Prompt.
Below is a block of entries; repeat exactly the lines starting at the line that contains "camera: 15 degrees right, 10 degrees up" and ending at the line that contains "yellow cupcake [594,131,634,176]", both included.
:: Dataset
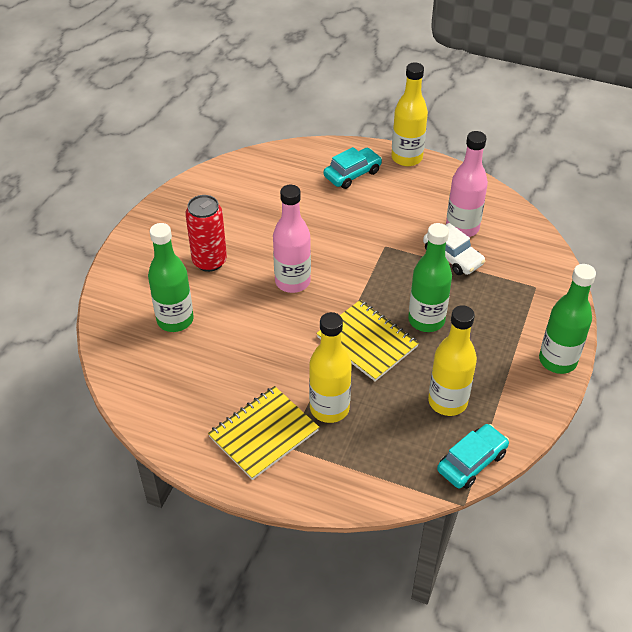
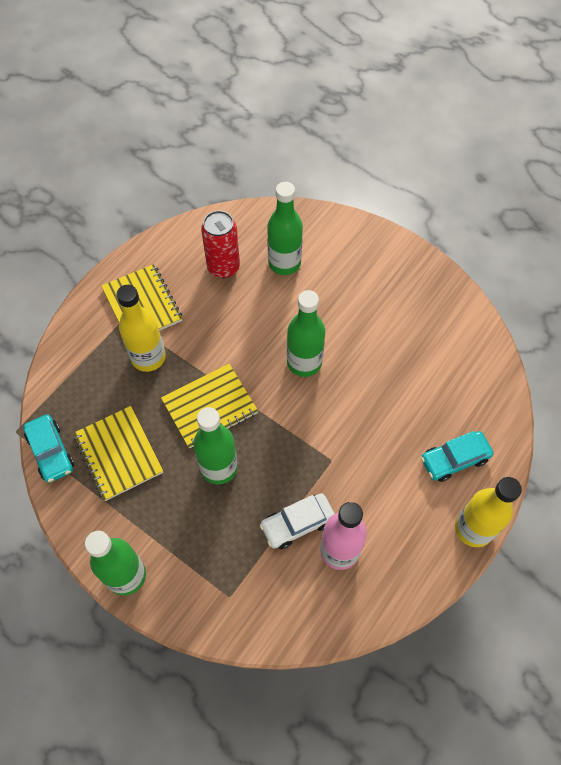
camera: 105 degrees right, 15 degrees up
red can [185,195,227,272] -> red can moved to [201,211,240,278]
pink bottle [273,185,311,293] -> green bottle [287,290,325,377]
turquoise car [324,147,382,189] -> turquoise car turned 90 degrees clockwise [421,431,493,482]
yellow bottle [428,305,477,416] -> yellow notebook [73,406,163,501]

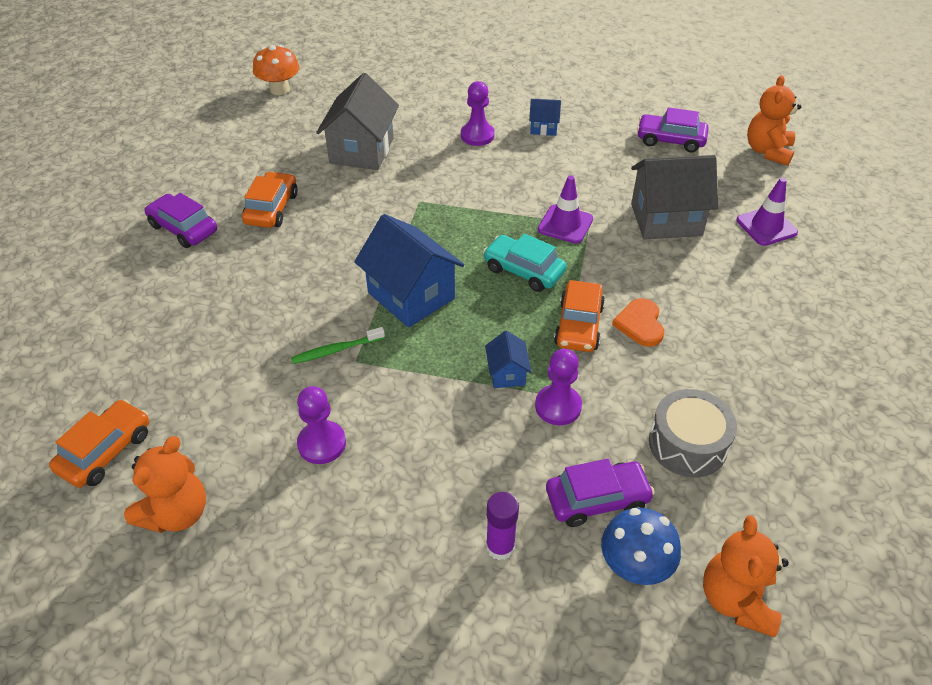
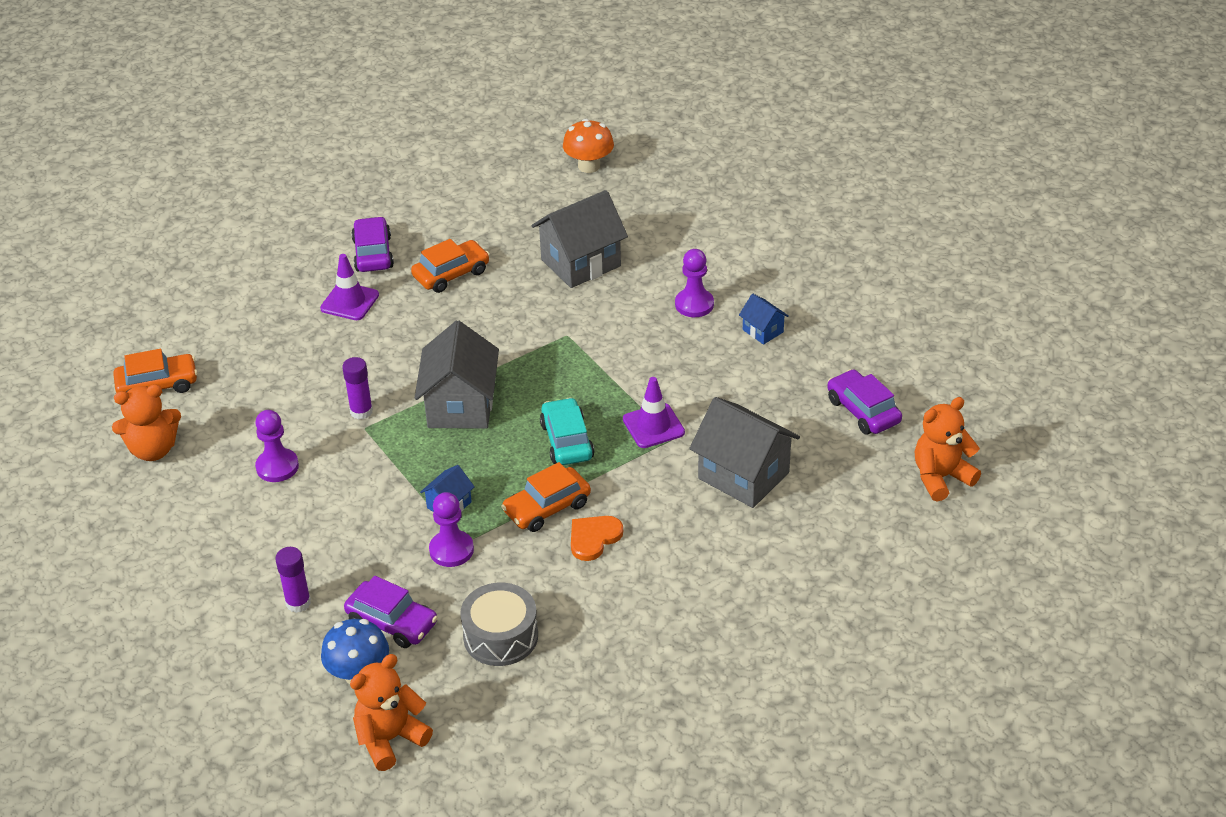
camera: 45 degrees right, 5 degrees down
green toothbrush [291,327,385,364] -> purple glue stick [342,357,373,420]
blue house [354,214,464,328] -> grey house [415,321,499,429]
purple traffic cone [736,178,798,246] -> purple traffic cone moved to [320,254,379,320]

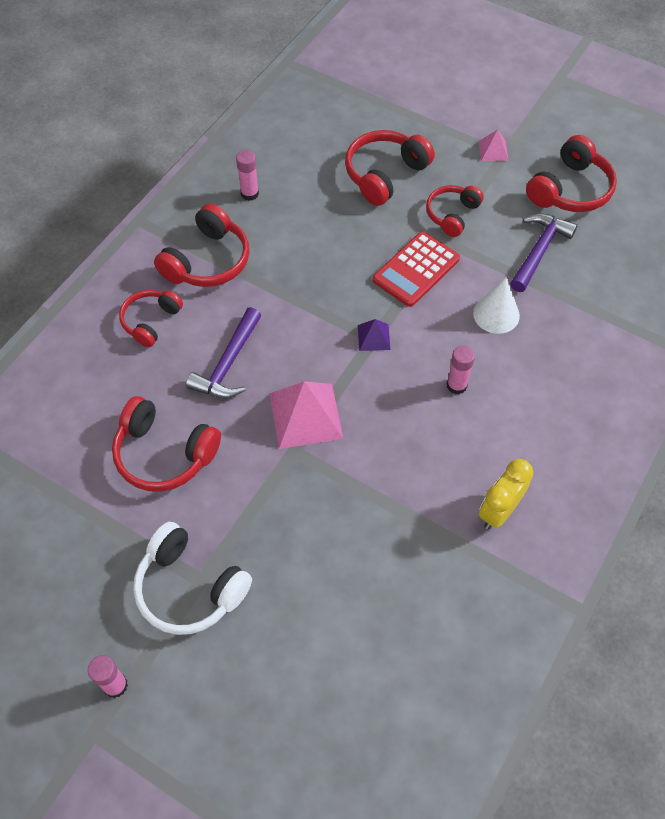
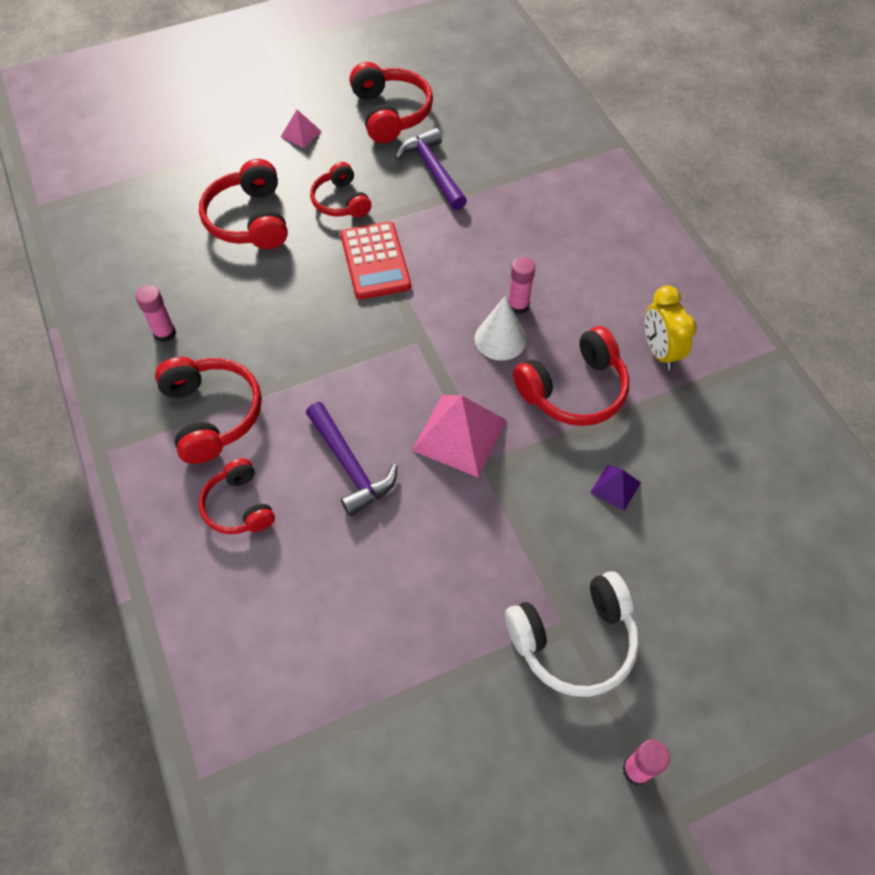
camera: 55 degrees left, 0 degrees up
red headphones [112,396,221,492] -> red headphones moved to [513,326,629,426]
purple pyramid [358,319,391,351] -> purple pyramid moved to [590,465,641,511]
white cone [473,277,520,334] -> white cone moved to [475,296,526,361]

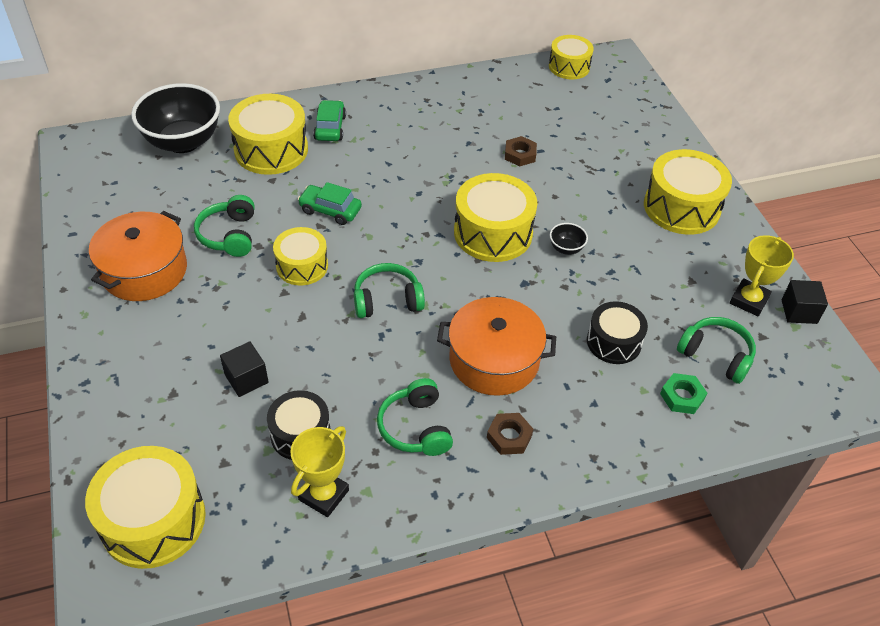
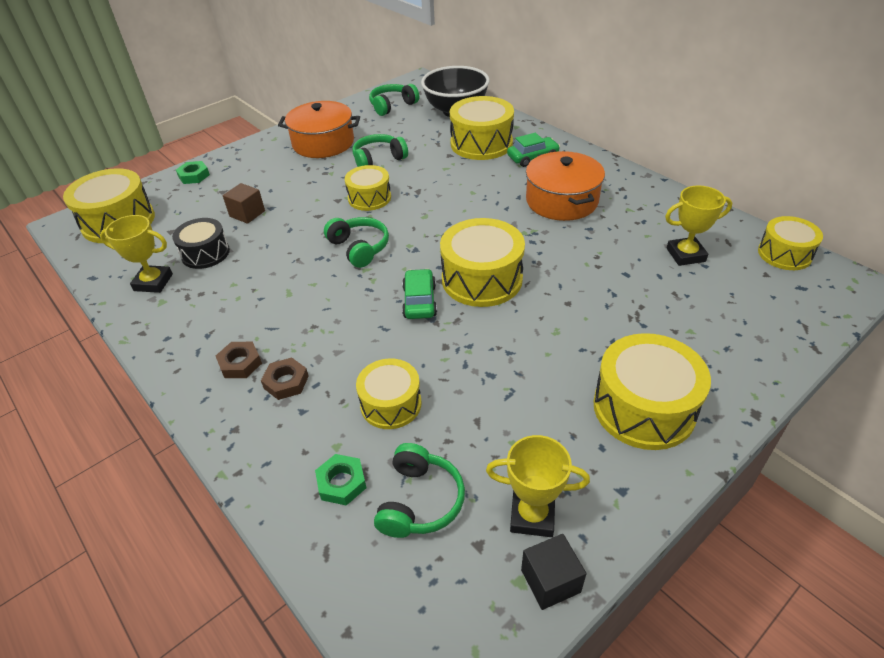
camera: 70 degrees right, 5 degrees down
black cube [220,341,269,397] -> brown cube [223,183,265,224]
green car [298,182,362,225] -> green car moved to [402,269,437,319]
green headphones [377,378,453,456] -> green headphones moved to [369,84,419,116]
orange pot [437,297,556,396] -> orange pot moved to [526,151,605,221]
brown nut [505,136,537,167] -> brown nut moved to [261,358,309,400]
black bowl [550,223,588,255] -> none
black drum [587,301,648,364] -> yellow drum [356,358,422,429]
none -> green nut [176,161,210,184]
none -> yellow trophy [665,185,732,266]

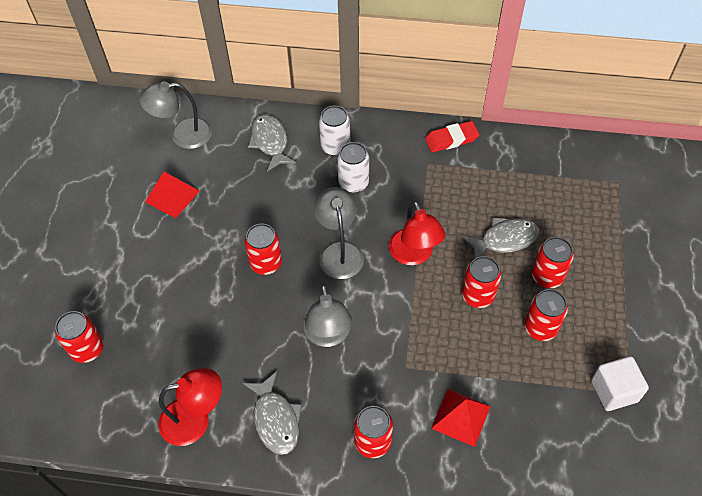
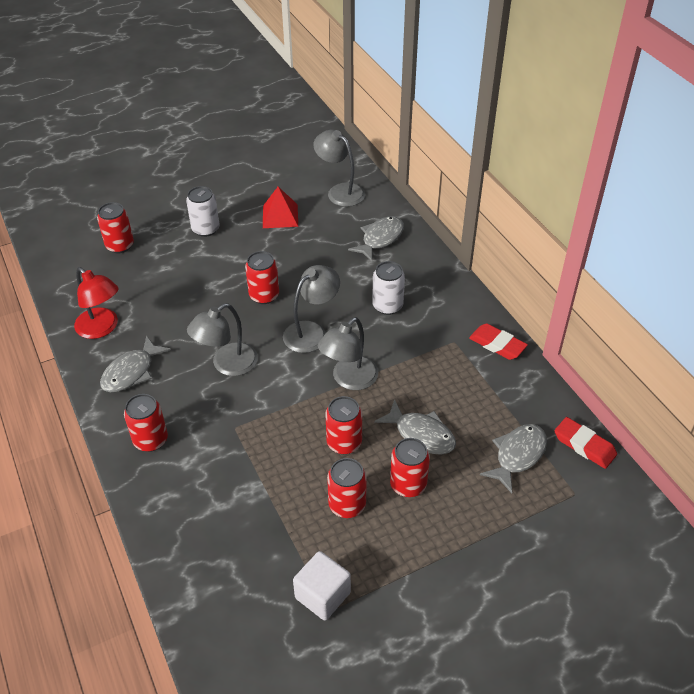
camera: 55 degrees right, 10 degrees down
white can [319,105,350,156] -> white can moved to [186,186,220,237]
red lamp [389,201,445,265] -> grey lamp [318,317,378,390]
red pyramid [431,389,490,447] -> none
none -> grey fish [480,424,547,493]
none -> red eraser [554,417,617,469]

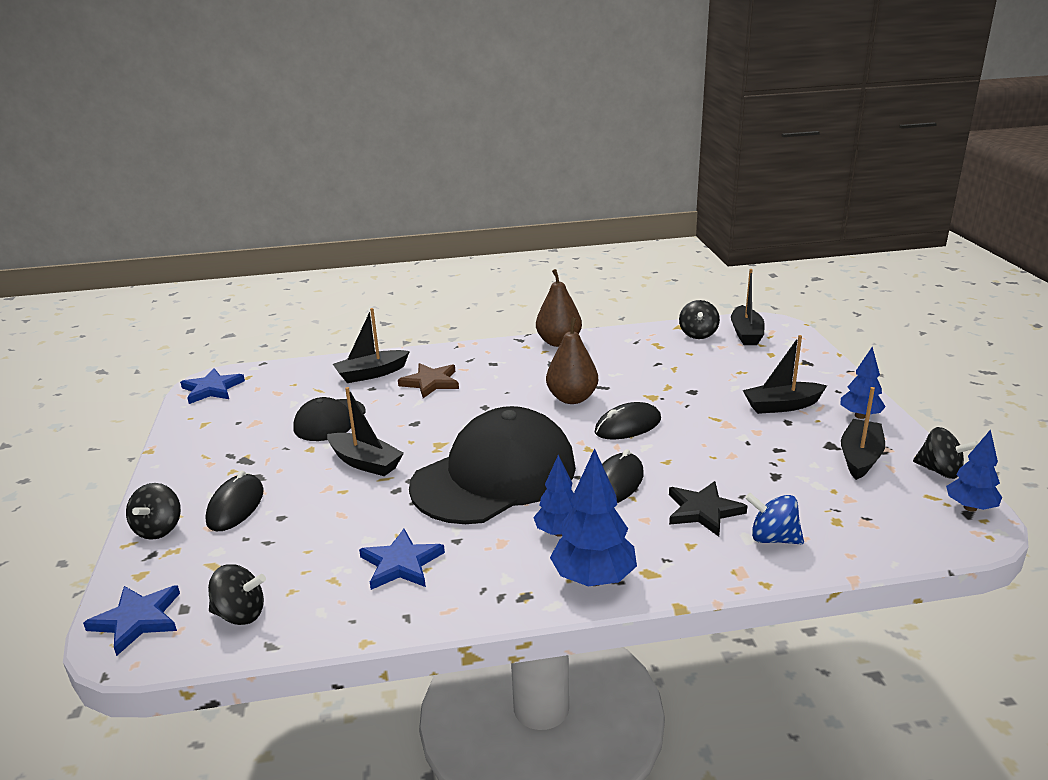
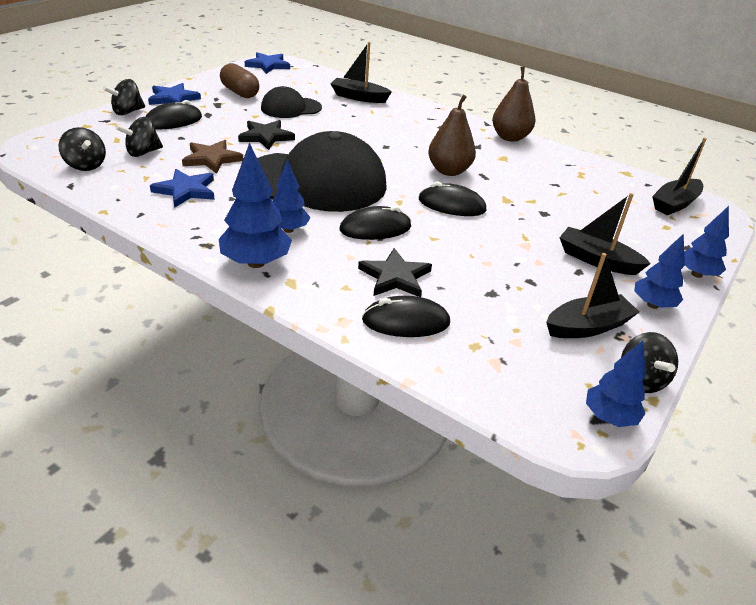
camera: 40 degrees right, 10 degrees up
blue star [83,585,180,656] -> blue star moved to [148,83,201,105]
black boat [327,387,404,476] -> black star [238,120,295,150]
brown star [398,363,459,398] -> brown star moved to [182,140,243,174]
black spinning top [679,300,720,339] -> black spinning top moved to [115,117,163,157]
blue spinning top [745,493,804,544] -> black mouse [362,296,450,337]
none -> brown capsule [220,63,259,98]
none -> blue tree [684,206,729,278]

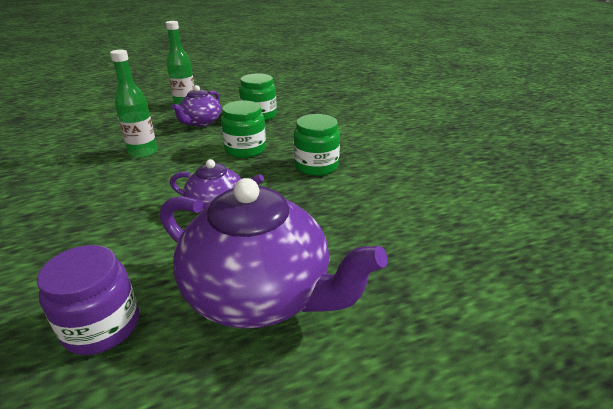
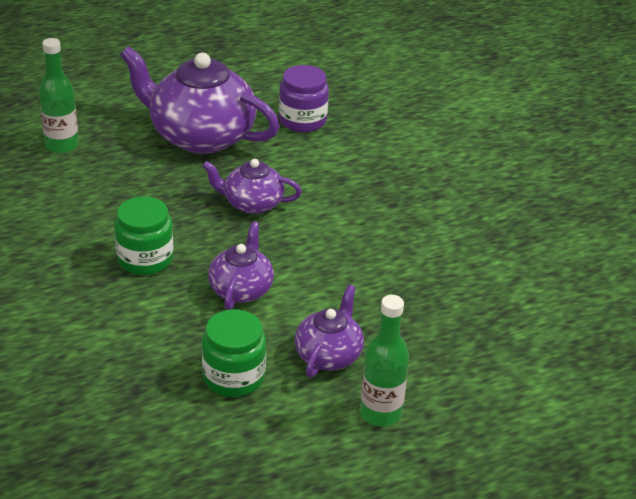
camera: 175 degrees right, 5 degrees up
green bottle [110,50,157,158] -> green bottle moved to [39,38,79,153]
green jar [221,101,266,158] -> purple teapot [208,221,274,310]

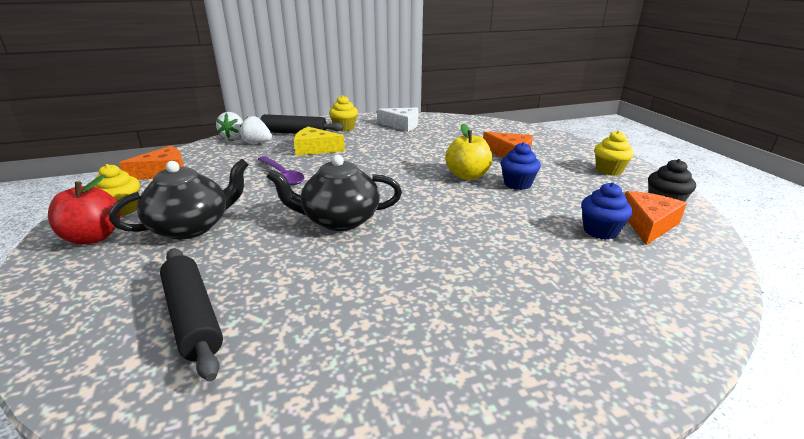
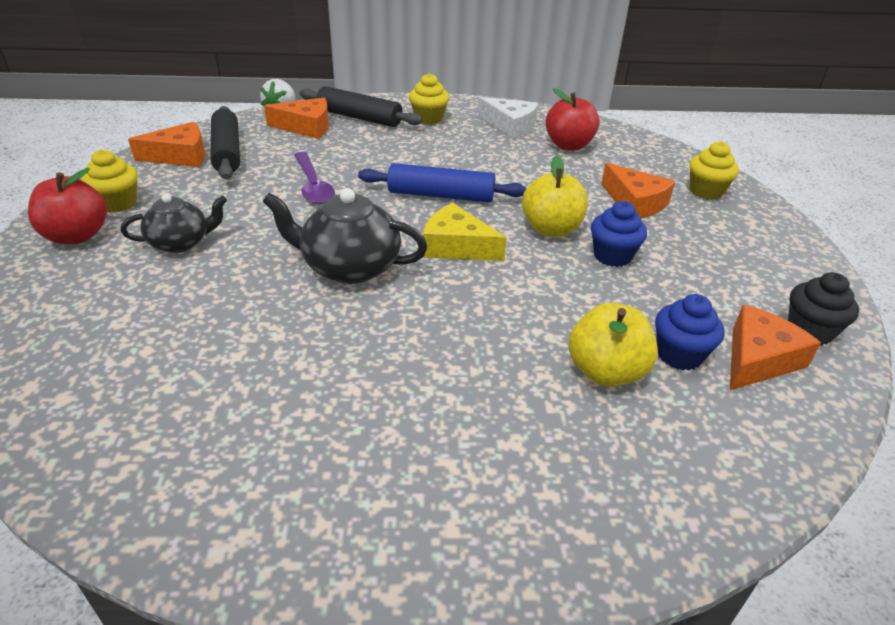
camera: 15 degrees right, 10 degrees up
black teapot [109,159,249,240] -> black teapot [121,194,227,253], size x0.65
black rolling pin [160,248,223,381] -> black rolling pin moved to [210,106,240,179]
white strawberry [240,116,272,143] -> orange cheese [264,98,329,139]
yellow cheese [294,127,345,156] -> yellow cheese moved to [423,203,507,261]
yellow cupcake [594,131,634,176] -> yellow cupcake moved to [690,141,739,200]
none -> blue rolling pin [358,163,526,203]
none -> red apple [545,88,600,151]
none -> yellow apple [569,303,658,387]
::::
Result of the task.
camera: 15 degrees right, 10 degrees up
black teapot [109,159,249,240] -> black teapot [121,194,227,253], size x0.65
black rolling pin [160,248,223,381] -> black rolling pin moved to [210,106,240,179]
white strawberry [240,116,272,143] -> orange cheese [264,98,329,139]
yellow cheese [294,127,345,156] -> yellow cheese moved to [423,203,507,261]
yellow cupcake [594,131,634,176] -> yellow cupcake moved to [690,141,739,200]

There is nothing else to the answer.